Problem to work on ->
Please repeat exactly the lines below from the line with "Cabin Mailbox: [16,57,232,198]" to the line with "Second videos: [154,351,666,635]", including both, and leave out every picture.

===== Input data

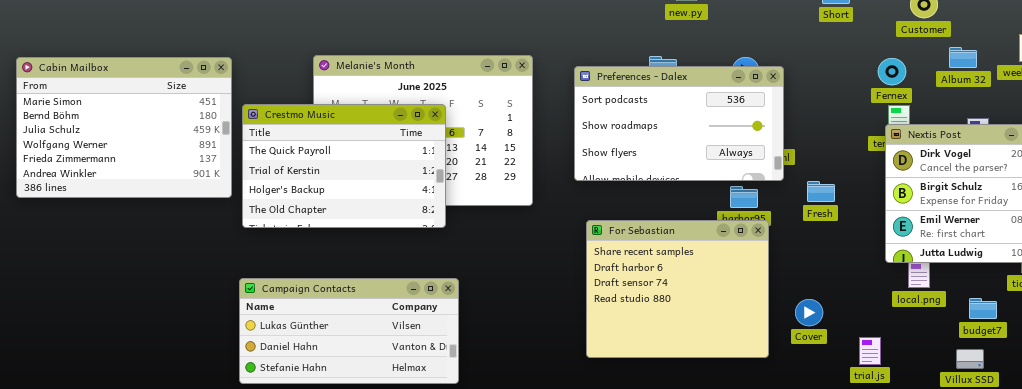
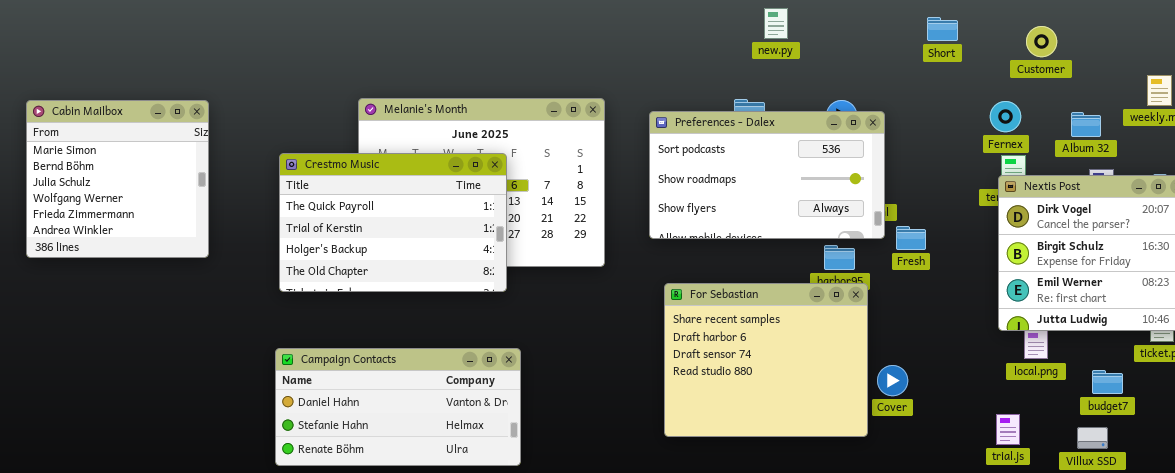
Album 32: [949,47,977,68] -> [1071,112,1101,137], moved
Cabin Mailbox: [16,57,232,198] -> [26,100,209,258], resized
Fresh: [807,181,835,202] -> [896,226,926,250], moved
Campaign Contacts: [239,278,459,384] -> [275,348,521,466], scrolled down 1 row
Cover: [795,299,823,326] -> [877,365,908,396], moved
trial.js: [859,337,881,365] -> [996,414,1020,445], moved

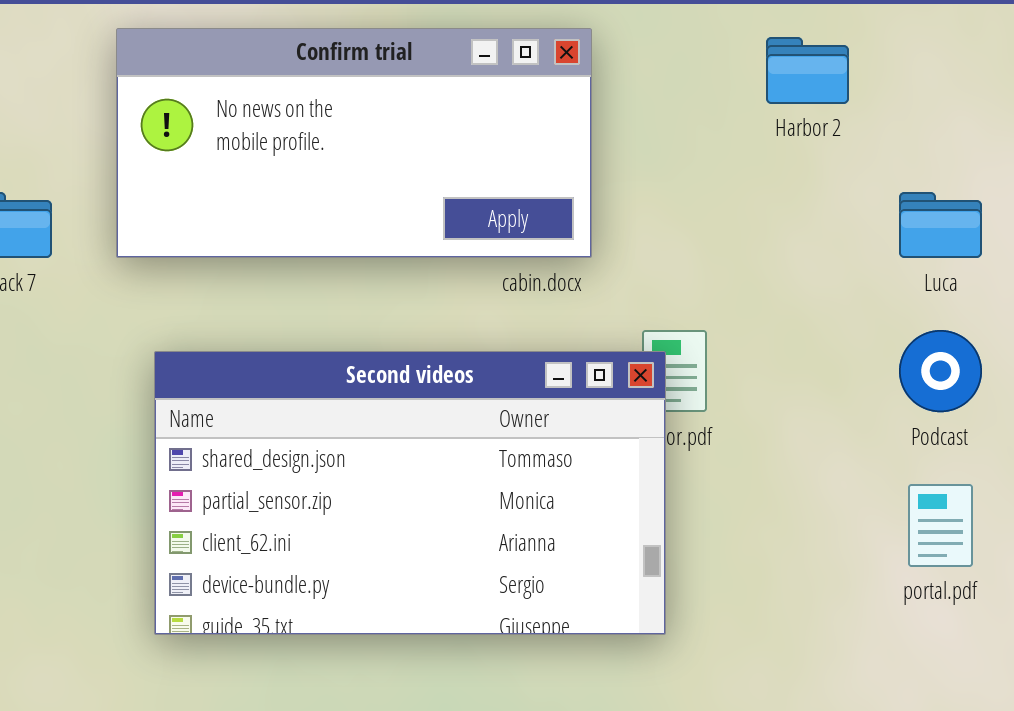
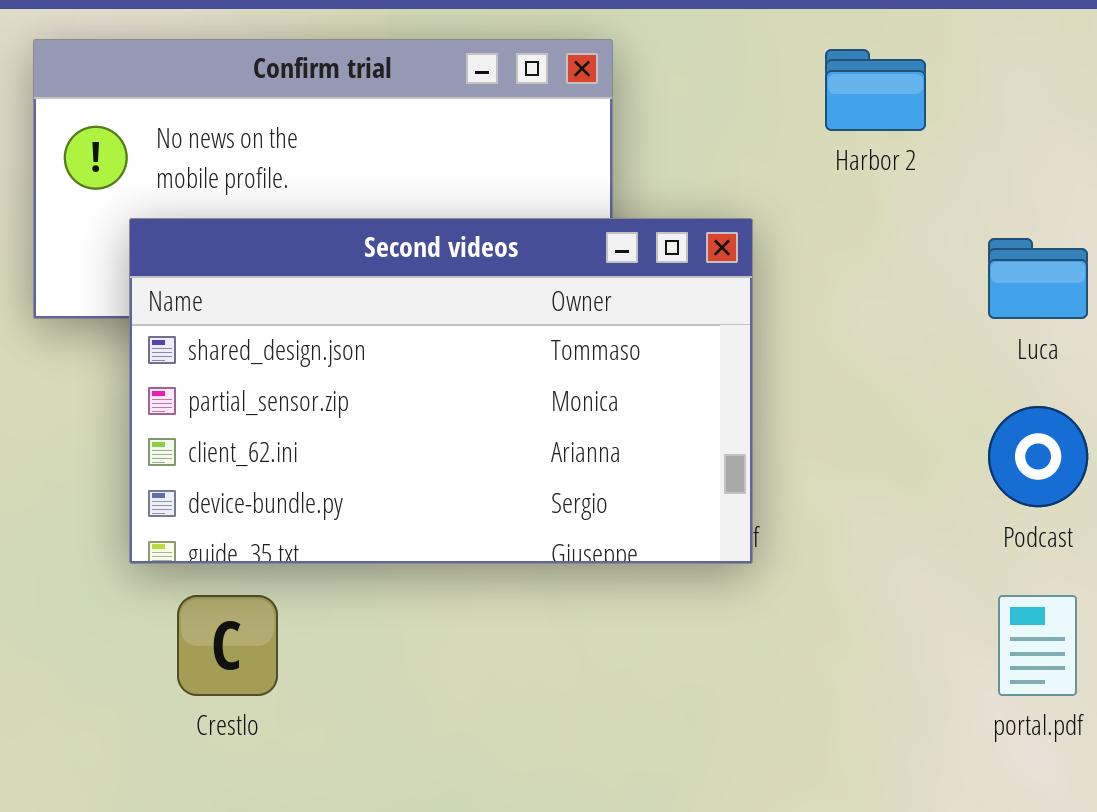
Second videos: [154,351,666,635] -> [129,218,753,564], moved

==========
===== Input data

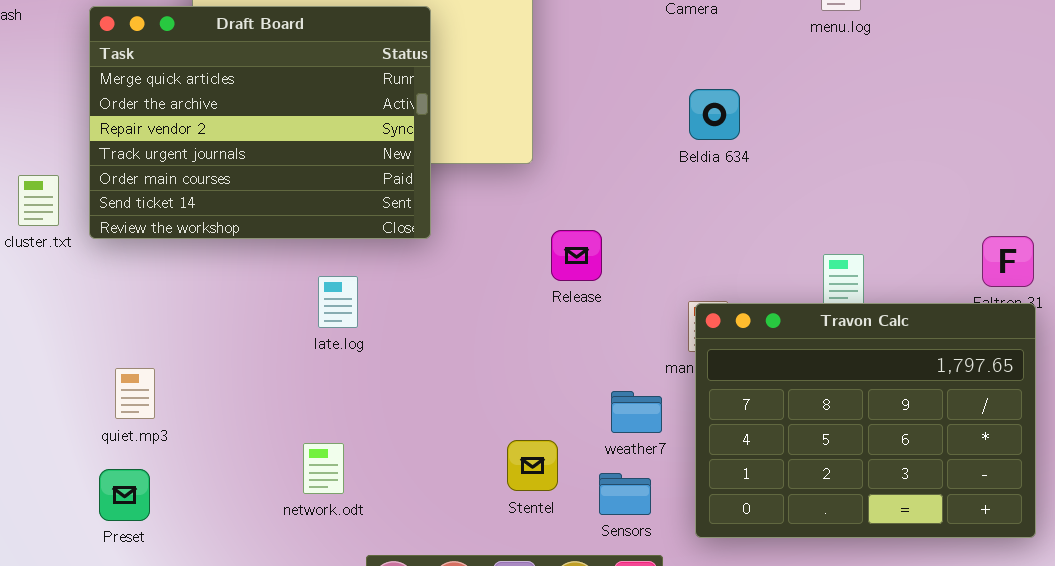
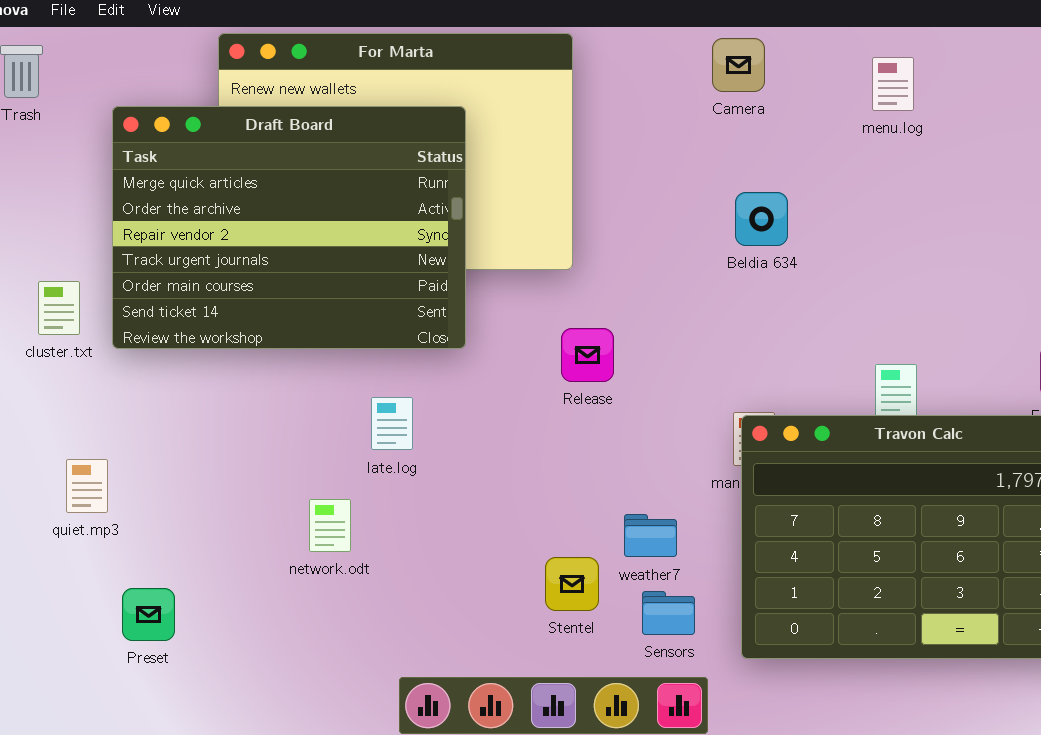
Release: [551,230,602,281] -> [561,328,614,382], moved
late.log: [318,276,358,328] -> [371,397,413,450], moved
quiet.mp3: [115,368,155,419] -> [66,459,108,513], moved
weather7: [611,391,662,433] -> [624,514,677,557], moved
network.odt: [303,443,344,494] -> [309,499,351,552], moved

==========

Finished task ->
Cabin Mailbox: [16,57,232,198] -> [26,100,209,258], resized
Fresh: [807,181,835,202] -> [896,226,926,250], moved
Campaign Contacts: [239,278,459,384] -> [275,348,521,466], scrolled down 1 row
Cover: [795,299,823,326] -> [877,365,908,396], moved
trial.js: [859,337,881,365] -> [996,414,1020,445], moved

Second videos: [154,351,666,635] -> [129,218,753,564], moved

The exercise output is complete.